** Exercise data follows **

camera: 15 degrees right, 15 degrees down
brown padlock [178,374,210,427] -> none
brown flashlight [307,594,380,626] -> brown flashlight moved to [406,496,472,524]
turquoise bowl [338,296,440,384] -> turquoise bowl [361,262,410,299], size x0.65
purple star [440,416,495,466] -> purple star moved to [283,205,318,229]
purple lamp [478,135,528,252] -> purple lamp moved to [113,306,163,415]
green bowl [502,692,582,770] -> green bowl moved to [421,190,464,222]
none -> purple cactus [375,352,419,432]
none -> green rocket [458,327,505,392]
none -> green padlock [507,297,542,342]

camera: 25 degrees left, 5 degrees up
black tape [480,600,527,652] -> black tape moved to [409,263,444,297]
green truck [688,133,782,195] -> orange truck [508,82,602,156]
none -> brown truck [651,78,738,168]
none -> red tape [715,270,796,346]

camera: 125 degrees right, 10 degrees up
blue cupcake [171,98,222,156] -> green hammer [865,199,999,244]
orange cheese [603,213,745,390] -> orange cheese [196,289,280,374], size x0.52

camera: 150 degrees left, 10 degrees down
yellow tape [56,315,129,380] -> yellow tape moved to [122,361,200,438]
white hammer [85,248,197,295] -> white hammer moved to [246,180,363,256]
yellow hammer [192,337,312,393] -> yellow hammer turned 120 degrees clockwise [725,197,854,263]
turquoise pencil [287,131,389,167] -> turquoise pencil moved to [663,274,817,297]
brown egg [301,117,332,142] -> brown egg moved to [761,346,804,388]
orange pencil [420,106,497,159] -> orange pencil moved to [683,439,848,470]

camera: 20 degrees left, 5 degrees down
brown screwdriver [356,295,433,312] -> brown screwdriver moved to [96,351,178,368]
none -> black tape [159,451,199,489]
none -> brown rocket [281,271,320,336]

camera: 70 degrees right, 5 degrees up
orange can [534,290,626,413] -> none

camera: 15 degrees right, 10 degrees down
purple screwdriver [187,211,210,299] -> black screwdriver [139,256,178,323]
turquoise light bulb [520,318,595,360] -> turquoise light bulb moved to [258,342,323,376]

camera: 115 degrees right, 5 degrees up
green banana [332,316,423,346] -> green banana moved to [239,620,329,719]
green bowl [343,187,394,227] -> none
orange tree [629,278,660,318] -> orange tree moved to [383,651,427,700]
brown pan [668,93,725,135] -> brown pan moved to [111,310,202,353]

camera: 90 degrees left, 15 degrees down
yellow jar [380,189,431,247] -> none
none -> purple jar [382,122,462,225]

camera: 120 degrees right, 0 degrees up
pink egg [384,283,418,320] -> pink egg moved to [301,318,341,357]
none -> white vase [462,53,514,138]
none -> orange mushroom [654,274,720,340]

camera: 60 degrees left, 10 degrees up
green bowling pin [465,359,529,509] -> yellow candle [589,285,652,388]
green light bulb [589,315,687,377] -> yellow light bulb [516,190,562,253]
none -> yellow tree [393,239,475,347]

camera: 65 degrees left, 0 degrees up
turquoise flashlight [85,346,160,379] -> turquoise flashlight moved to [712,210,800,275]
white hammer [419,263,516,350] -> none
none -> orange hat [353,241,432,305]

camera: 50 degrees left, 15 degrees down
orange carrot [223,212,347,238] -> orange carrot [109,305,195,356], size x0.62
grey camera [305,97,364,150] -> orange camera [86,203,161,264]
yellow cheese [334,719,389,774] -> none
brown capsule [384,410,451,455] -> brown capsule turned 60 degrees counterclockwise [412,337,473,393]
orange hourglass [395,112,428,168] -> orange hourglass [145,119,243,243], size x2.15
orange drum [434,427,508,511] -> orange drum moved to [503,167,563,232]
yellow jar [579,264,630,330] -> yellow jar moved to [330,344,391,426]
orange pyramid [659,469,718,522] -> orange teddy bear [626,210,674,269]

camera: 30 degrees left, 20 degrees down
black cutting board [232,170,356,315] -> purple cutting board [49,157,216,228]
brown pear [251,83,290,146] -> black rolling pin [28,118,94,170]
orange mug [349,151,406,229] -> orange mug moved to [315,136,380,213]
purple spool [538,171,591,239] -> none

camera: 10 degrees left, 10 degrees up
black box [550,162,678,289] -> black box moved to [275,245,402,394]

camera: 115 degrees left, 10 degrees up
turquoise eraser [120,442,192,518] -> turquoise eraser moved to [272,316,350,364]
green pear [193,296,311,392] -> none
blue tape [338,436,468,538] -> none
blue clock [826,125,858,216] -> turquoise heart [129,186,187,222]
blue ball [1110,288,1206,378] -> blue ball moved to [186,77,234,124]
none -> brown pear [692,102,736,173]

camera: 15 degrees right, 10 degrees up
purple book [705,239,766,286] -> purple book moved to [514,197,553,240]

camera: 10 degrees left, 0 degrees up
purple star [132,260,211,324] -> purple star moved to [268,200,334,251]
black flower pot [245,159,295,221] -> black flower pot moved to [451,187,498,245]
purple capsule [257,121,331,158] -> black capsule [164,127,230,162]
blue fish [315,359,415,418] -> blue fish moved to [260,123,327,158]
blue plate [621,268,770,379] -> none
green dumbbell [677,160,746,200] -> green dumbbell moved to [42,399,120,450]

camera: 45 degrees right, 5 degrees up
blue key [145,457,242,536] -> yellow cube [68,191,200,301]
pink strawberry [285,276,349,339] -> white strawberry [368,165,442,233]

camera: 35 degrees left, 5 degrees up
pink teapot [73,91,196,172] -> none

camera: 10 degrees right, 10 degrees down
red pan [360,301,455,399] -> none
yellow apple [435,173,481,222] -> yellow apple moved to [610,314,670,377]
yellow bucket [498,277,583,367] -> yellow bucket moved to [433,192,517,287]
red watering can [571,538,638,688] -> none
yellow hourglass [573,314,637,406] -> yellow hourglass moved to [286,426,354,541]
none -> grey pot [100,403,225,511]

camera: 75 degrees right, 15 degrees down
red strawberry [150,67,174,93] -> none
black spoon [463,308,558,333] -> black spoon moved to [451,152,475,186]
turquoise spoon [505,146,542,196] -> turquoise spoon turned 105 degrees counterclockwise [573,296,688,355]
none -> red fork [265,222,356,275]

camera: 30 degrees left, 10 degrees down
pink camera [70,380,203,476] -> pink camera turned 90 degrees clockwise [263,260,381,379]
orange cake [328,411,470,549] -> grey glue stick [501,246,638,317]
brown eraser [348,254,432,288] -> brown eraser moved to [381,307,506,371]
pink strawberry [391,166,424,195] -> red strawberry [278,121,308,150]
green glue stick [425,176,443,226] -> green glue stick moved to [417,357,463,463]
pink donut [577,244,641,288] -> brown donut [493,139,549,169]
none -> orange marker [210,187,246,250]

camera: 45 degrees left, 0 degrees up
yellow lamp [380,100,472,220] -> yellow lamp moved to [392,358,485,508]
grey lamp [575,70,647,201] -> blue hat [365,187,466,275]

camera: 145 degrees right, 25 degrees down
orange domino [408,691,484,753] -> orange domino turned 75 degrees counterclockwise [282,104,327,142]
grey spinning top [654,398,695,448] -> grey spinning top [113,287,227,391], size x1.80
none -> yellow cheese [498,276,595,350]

** End of Exercise data **

§ **What the task asks**
From the records above, copy only the lines starting with the line that holds "turquoise light bulb [520,318,595,360]" and going on through the line that holds "orange hourglass [395,112,428,168]", exactly as written.

§ **Output for this exercise**
turquoise light bulb [520,318,595,360] -> turquoise light bulb moved to [258,342,323,376]

camera: 115 degrees right, 5 degrees up
green banana [332,316,423,346] -> green banana moved to [239,620,329,719]
green bowl [343,187,394,227] -> none
orange tree [629,278,660,318] -> orange tree moved to [383,651,427,700]
brown pan [668,93,725,135] -> brown pan moved to [111,310,202,353]

camera: 90 degrees left, 15 degrees down
yellow jar [380,189,431,247] -> none
none -> purple jar [382,122,462,225]

camera: 120 degrees right, 0 degrees up
pink egg [384,283,418,320] -> pink egg moved to [301,318,341,357]
none -> white vase [462,53,514,138]
none -> orange mushroom [654,274,720,340]

camera: 60 degrees left, 10 degrees up
green bowling pin [465,359,529,509] -> yellow candle [589,285,652,388]
green light bulb [589,315,687,377] -> yellow light bulb [516,190,562,253]
none -> yellow tree [393,239,475,347]

camera: 65 degrees left, 0 degrees up
turquoise flashlight [85,346,160,379] -> turquoise flashlight moved to [712,210,800,275]
white hammer [419,263,516,350] -> none
none -> orange hat [353,241,432,305]

camera: 50 degrees left, 15 degrees down
orange carrot [223,212,347,238] -> orange carrot [109,305,195,356], size x0.62
grey camera [305,97,364,150] -> orange camera [86,203,161,264]
yellow cheese [334,719,389,774] -> none
brown capsule [384,410,451,455] -> brown capsule turned 60 degrees counterclockwise [412,337,473,393]
orange hourglass [395,112,428,168] -> orange hourglass [145,119,243,243], size x2.15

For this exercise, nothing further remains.